Task details -> In your copy, each record should read exactly as it does below, and no pictures should be present.

Extracted entries ->

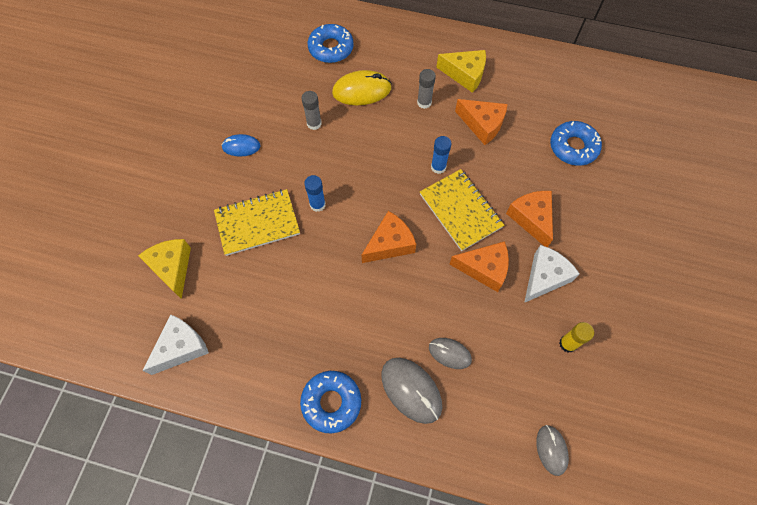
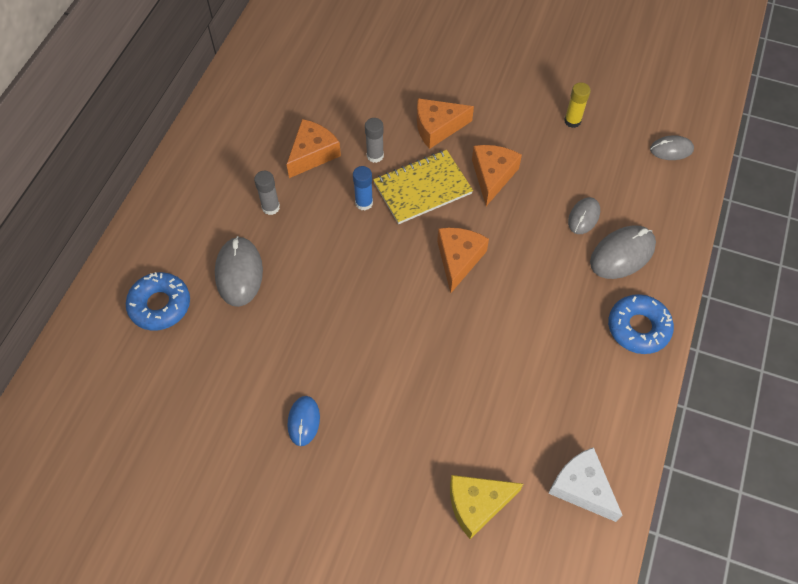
camera: 85 degrees left, 5 degrees down
yellow notebook [214,189,300,256] -> none
grey glue stick [302,91,322,130] -> grey glue stick moved to [365,118,384,163]
blue glue stick [304,175,326,212] -> none
yellow mouse [332,70,392,105] -> grey mouse [215,236,263,307]
orange cheese [361,211,416,263] -> orange cheese turned 45 degrees clockwise [437,228,489,293]
yellow cheese [436,50,486,93] -> none
white cheese [524,245,580,303] -> none
blue donut [550,121,602,166] -> none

Your solution ->
camera: 85 degrees left, 5 degrees down
yellow notebook [214,189,300,256] -> none
grey glue stick [302,91,322,130] -> grey glue stick moved to [365,118,384,163]
blue glue stick [304,175,326,212] -> none
yellow mouse [332,70,392,105] -> grey mouse [215,236,263,307]
orange cheese [361,211,416,263] -> orange cheese turned 45 degrees clockwise [437,228,489,293]
yellow cheese [436,50,486,93] -> none
white cheese [524,245,580,303] -> none
blue donut [550,121,602,166] -> none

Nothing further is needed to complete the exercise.